- WORK INSTRUCTION
The copy should run from the line containing "TEMP pin OUT: A3 -> A1" through the last line of the entries below, exactly as written, with pictures omitted.
--*--
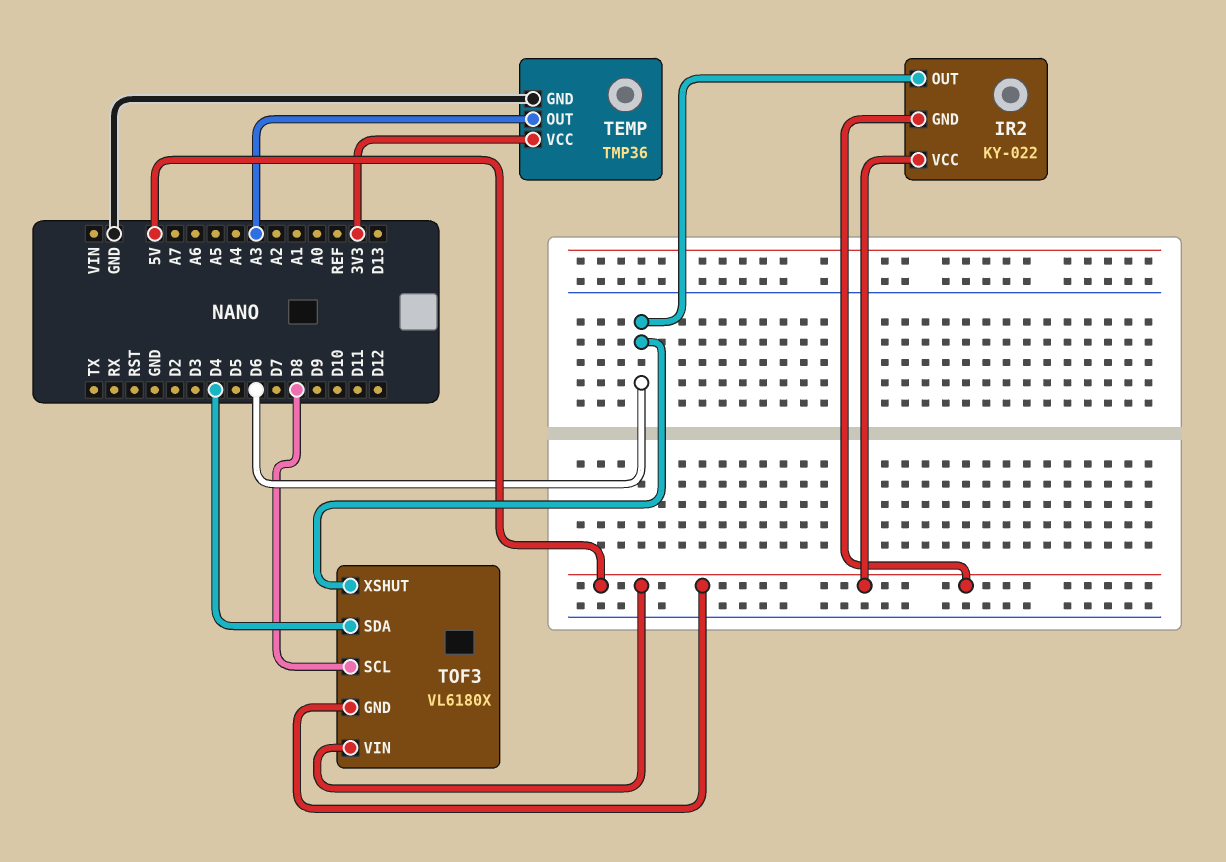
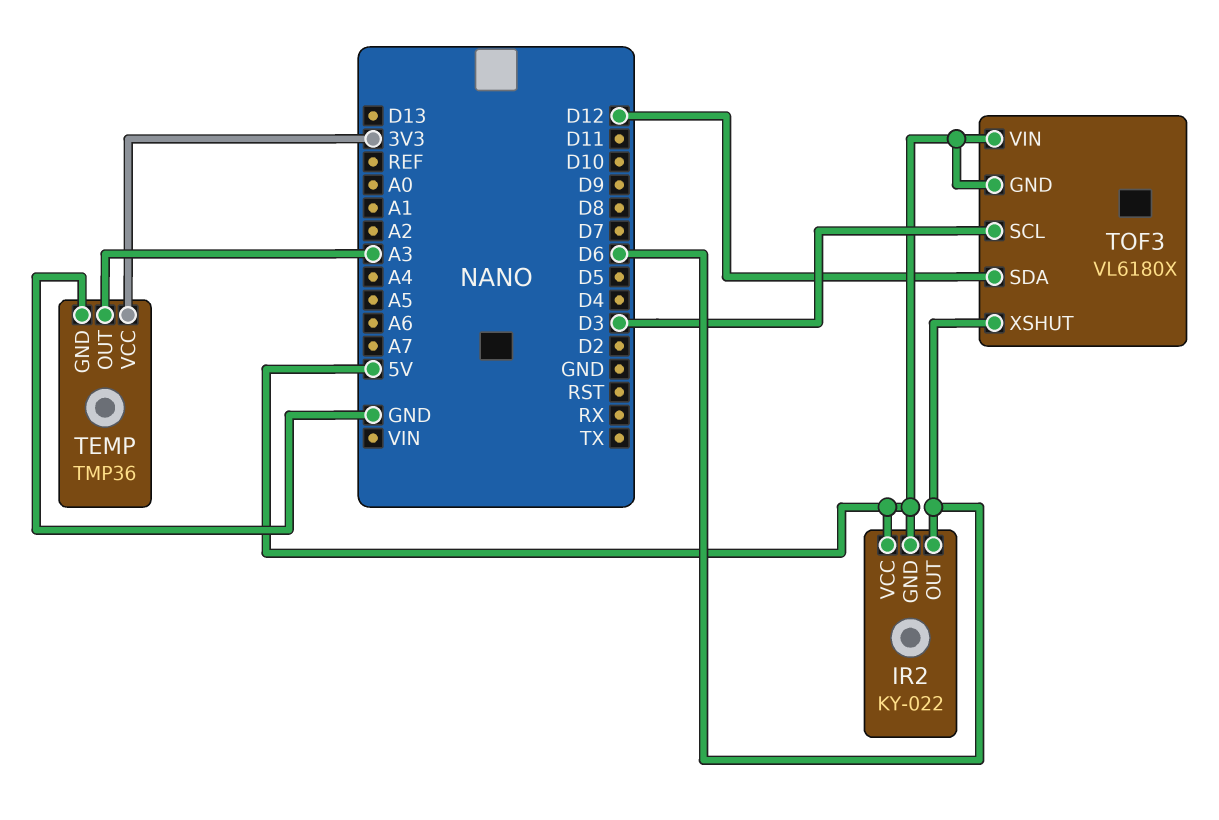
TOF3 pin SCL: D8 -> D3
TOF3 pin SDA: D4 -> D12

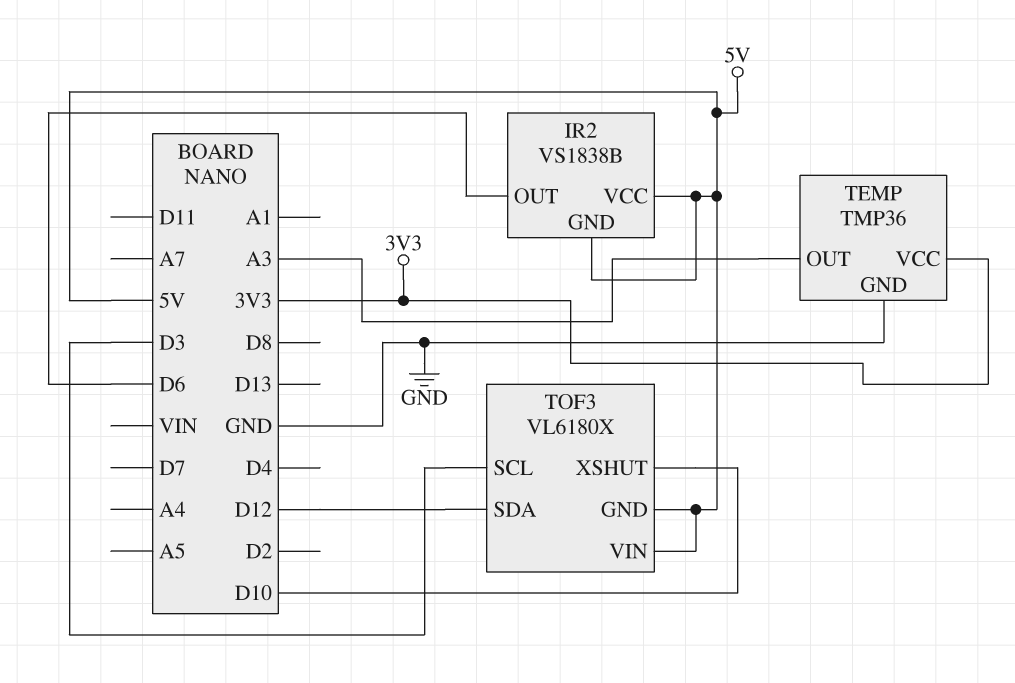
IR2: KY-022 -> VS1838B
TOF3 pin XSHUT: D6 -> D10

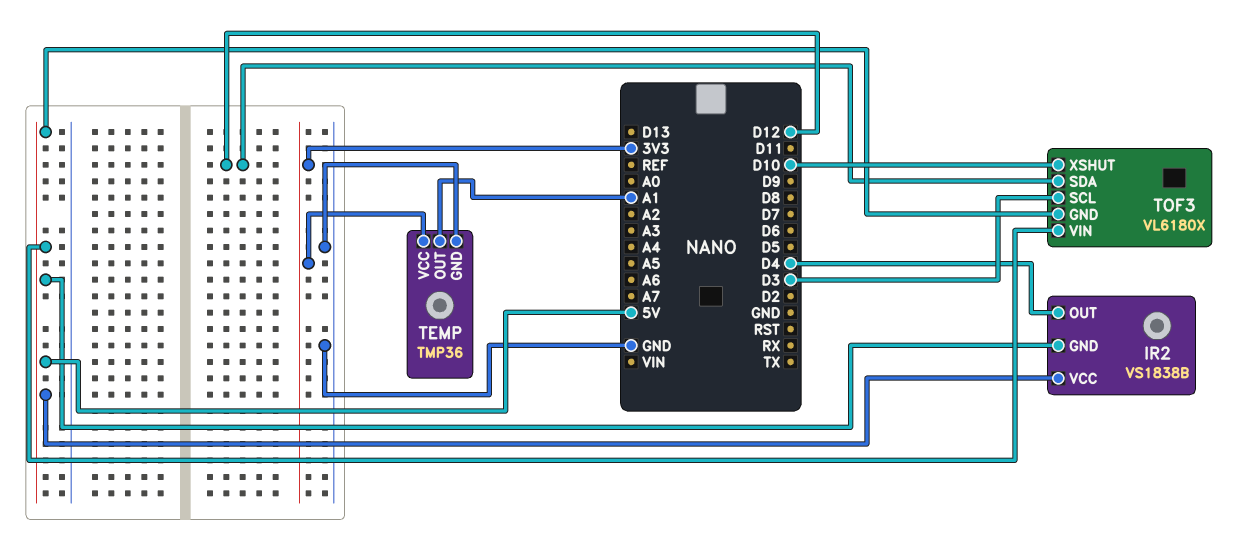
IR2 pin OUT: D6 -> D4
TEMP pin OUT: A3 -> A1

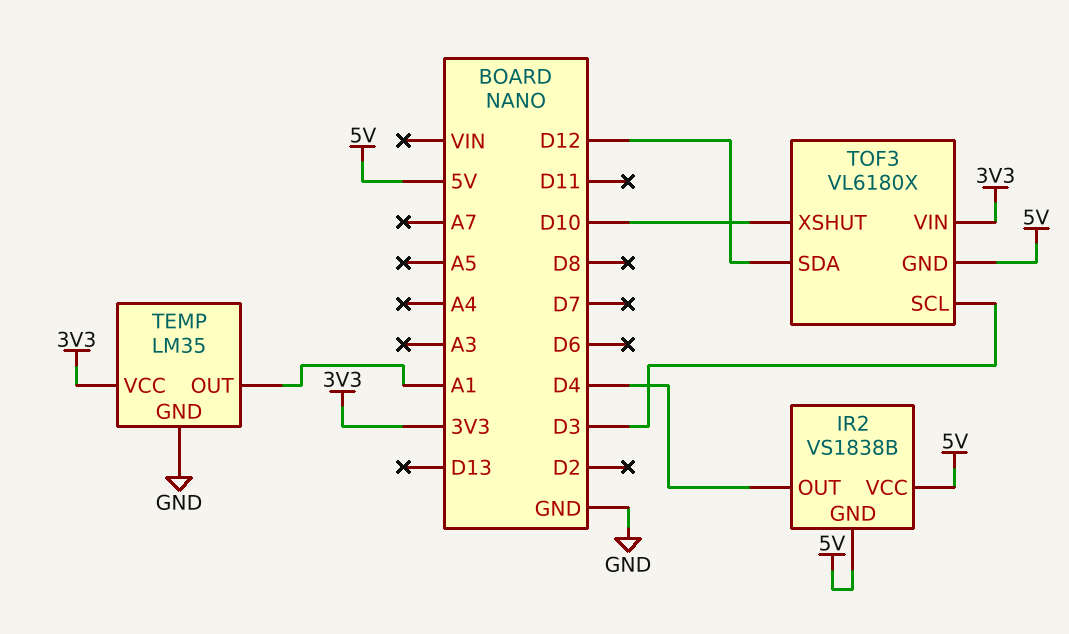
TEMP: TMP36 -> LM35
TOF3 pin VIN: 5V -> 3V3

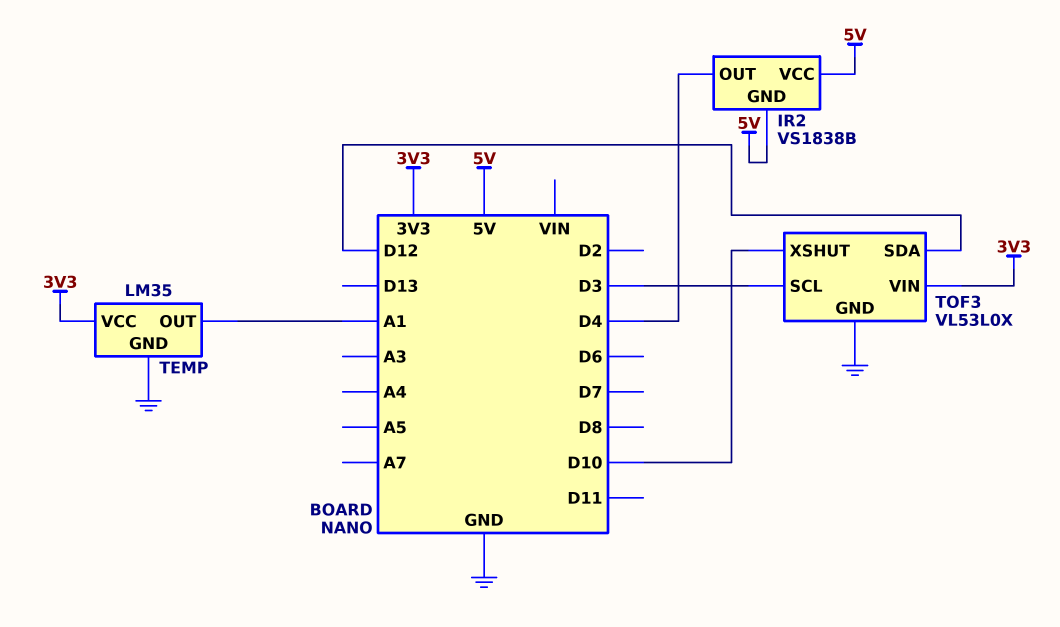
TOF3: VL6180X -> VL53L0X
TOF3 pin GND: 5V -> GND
--*--
- RESPONSE
TEMP pin OUT: A3 -> A1

TEMP: TMP36 -> LM35
TOF3 pin VIN: 5V -> 3V3

TOF3: VL6180X -> VL53L0X
TOF3 pin GND: 5V -> GND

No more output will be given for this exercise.